→ EXERCISE DETAILS
Repeat exactly the lines of the entries below from the one with "U16: OR 74HC32" through the one with "U20: XNOR CD4077", both ends included, and nothing else.

→ ENTRIES SUPPLIED
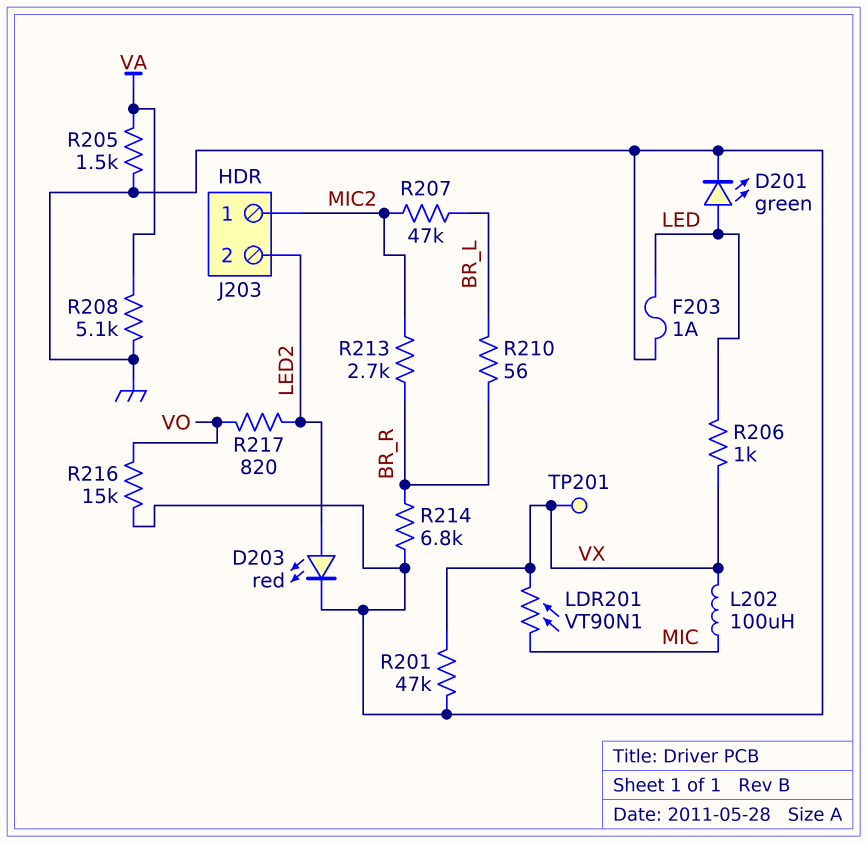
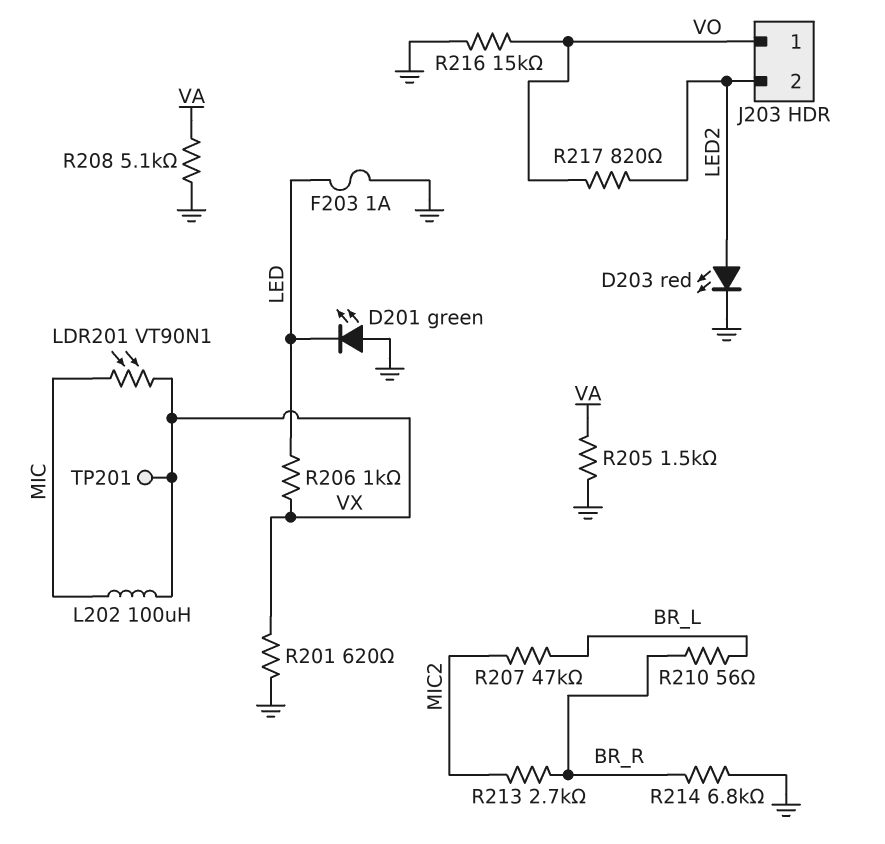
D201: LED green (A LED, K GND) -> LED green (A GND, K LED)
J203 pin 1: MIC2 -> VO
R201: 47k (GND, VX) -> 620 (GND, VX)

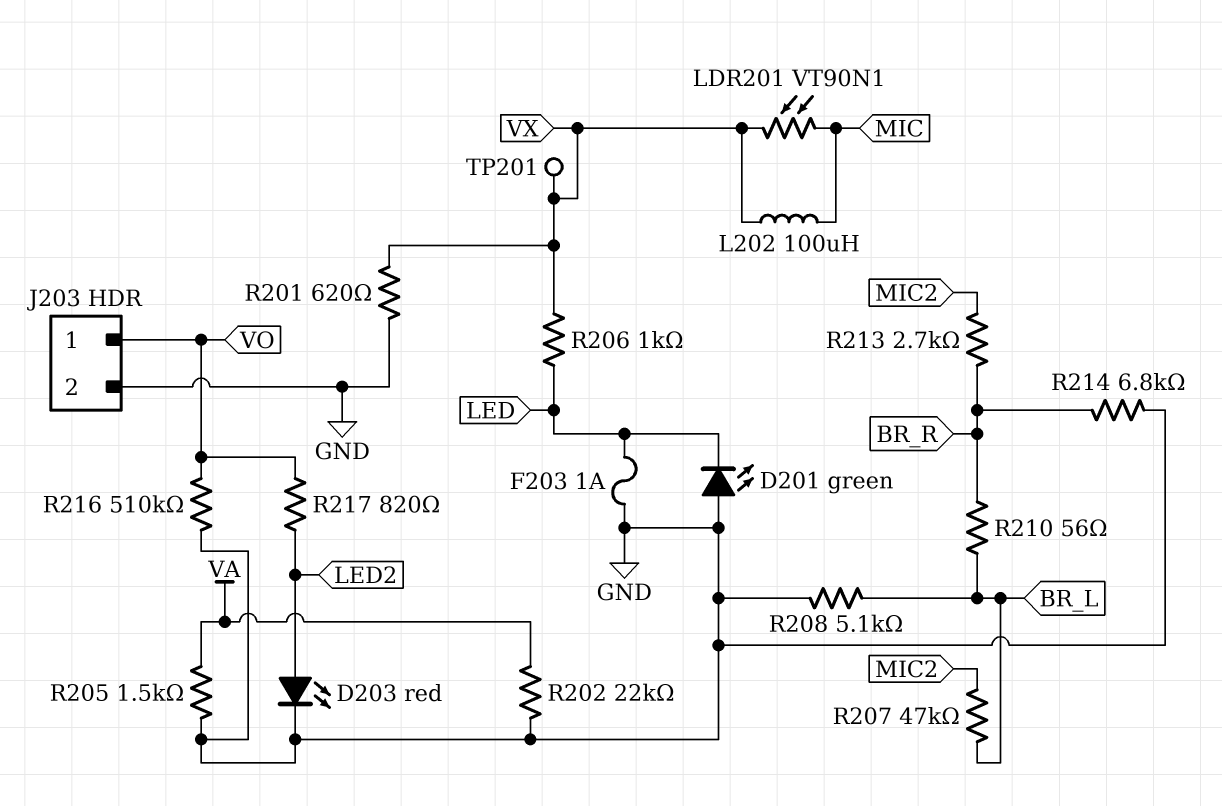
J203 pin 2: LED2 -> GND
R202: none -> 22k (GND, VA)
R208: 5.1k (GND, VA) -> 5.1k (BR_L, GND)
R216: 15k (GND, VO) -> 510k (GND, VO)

* * *

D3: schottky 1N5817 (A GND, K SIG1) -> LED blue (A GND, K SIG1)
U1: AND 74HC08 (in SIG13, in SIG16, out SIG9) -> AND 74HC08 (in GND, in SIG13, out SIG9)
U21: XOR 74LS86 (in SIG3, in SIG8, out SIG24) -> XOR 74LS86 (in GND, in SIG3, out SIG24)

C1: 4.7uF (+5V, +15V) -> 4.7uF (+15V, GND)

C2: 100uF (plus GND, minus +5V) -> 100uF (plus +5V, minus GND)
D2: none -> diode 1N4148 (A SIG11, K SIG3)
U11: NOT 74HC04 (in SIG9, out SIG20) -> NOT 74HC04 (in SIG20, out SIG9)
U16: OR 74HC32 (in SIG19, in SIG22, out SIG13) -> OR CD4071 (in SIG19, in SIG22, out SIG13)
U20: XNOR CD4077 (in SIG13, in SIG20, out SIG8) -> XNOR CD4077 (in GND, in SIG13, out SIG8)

→ SOLUTION TO THE PROBLEM
U16: OR 74HC32 (in SIG19, in SIG22, out SIG13) -> OR CD4071 (in SIG19, in SIG22, out SIG13)
U20: XNOR CD4077 (in SIG13, in SIG20, out SIG8) -> XNOR CD4077 (in GND, in SIG13, out SIG8)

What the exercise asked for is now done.